SUPPLIED MATERIAL -
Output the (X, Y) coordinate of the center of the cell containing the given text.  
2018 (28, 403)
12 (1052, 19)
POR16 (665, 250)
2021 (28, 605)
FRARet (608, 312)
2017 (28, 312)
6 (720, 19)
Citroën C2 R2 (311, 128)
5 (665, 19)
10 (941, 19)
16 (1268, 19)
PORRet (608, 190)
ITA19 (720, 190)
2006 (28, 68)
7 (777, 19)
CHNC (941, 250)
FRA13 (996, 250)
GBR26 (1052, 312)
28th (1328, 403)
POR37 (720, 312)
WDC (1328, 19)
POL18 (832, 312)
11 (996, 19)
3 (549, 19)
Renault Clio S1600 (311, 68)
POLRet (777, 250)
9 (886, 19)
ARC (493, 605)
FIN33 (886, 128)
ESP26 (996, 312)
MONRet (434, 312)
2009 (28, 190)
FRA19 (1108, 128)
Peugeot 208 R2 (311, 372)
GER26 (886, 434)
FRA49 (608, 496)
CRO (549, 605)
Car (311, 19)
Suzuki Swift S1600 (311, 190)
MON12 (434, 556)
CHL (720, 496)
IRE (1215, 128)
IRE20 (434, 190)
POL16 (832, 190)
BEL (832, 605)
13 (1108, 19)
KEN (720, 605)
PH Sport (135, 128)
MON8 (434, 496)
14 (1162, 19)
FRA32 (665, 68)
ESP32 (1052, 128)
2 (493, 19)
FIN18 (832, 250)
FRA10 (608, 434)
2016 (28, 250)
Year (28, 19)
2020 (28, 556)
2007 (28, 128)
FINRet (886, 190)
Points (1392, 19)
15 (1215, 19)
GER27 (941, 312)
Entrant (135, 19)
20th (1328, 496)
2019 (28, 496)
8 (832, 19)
==
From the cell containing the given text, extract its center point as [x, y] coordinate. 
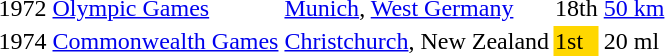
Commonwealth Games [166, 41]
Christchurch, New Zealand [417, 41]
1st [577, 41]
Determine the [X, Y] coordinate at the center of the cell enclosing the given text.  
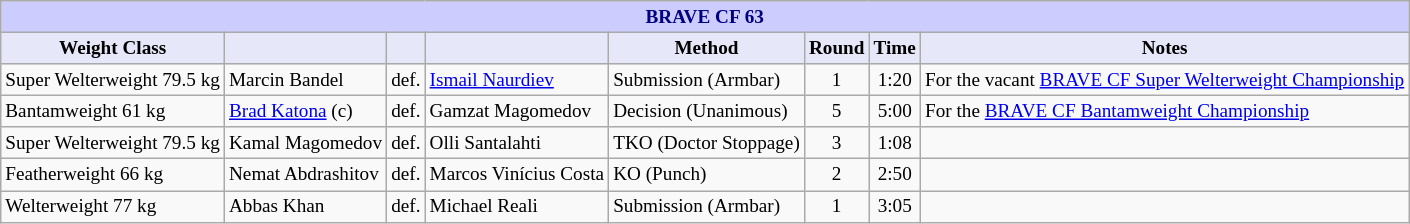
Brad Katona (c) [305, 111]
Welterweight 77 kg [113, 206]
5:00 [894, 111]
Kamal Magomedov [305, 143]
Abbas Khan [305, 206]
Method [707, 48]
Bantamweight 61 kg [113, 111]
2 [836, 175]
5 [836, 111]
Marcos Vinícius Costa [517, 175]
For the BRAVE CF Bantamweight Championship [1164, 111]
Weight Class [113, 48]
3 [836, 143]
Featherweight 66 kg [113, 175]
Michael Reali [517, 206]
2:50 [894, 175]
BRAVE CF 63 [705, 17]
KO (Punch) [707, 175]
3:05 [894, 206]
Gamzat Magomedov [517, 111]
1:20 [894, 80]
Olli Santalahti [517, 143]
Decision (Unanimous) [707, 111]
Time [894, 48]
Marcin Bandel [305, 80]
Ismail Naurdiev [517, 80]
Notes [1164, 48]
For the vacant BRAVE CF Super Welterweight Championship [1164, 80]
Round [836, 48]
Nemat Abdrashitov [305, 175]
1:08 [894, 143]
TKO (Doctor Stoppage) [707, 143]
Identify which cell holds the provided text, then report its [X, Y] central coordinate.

EXERCISE AIM - Copy out the listing lines again word for word, starting at the line that contains "Commonwealth Games [166, 41]" and ending at the line that contains "Determine the [X, Y]", with both of those lines included.

EXERCISE RESPONSE -
Commonwealth Games [166, 41]
Christchurch, New Zealand [417, 41]
1st [577, 41]
Determine the [X, Y] coordinate at the center of the cell enclosing the given text.  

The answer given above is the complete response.